▸ **Problem statement**: Transcribe the data exactly, stopping after the "camera: 30 degrees left, 5 degrees down" line.

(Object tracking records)
_ _ _ _ _ _ _

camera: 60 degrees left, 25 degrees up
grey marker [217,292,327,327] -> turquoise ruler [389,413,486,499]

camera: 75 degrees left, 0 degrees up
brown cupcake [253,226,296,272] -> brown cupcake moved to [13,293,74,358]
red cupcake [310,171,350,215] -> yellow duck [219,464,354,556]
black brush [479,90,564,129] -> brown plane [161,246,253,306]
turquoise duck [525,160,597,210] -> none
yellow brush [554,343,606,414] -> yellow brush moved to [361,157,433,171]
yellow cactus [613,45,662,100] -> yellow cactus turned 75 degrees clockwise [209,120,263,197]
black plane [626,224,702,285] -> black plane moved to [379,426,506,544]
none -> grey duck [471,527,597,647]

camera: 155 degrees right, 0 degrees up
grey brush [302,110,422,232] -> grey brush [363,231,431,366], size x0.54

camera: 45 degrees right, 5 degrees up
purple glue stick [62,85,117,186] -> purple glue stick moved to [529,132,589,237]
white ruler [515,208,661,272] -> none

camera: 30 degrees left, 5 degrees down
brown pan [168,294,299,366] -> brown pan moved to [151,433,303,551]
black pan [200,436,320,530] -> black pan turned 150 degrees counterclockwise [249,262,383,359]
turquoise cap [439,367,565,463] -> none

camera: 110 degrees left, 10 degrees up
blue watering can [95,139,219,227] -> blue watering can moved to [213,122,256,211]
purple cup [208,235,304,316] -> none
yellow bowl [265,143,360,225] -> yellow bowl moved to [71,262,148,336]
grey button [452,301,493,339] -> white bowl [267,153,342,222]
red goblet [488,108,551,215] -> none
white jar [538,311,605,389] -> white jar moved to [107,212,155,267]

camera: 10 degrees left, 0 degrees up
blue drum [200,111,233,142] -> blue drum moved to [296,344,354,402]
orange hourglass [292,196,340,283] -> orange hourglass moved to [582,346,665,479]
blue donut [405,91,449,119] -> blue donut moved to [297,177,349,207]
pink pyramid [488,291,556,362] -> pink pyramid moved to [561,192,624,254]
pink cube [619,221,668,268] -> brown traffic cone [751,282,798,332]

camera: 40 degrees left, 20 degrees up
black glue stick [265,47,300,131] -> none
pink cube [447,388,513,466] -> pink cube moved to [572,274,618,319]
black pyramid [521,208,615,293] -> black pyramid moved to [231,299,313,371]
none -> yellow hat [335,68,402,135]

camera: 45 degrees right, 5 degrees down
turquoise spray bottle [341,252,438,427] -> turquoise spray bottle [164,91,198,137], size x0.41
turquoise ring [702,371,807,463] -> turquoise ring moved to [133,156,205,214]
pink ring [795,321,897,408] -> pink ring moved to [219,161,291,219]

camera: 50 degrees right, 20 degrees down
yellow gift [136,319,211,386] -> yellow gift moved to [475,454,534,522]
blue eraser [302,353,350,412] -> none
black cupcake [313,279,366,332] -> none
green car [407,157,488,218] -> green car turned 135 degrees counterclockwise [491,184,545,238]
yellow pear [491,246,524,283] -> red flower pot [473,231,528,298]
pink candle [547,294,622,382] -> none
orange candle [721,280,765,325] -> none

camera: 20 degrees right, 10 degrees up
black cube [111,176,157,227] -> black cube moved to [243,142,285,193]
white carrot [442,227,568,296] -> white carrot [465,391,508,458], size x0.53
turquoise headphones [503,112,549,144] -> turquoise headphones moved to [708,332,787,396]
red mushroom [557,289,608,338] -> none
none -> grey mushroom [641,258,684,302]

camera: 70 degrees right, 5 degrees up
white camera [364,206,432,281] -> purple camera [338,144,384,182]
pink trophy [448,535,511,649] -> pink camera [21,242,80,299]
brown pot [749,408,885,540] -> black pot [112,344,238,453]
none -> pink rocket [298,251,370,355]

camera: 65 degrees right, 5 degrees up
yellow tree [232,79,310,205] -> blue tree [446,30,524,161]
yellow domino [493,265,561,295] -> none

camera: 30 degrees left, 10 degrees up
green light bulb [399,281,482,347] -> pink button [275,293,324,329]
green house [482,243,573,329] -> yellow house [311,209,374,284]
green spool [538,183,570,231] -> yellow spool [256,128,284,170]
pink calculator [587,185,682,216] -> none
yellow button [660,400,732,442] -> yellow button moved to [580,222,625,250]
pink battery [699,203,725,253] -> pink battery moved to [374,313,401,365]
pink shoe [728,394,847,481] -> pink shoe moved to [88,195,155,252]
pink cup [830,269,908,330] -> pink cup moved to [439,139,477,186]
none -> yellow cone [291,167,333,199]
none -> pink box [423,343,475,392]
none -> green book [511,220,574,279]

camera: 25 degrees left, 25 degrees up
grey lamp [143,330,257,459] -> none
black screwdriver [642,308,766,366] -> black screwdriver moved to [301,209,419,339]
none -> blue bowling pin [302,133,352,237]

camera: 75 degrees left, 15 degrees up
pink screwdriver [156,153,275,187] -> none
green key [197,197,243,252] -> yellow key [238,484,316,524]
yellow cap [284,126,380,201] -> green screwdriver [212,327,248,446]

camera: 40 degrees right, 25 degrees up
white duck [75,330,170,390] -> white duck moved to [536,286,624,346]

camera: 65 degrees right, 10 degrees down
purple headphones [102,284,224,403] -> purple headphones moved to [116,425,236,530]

_ _ _ _ _ _ _

▸ **Answer to the problem**:
camera: 60 degrees left, 25 degrees up
grey marker [217,292,327,327] -> turquoise ruler [389,413,486,499]

camera: 75 degrees left, 0 degrees up
brown cupcake [253,226,296,272] -> brown cupcake moved to [13,293,74,358]
red cupcake [310,171,350,215] -> yellow duck [219,464,354,556]
black brush [479,90,564,129] -> brown plane [161,246,253,306]
turquoise duck [525,160,597,210] -> none
yellow brush [554,343,606,414] -> yellow brush moved to [361,157,433,171]
yellow cactus [613,45,662,100] -> yellow cactus turned 75 degrees clockwise [209,120,263,197]
black plane [626,224,702,285] -> black plane moved to [379,426,506,544]
none -> grey duck [471,527,597,647]

camera: 155 degrees right, 0 degrees up
grey brush [302,110,422,232] -> grey brush [363,231,431,366], size x0.54

camera: 45 degrees right, 5 degrees up
purple glue stick [62,85,117,186] -> purple glue stick moved to [529,132,589,237]
white ruler [515,208,661,272] -> none

camera: 30 degrees left, 5 degrees down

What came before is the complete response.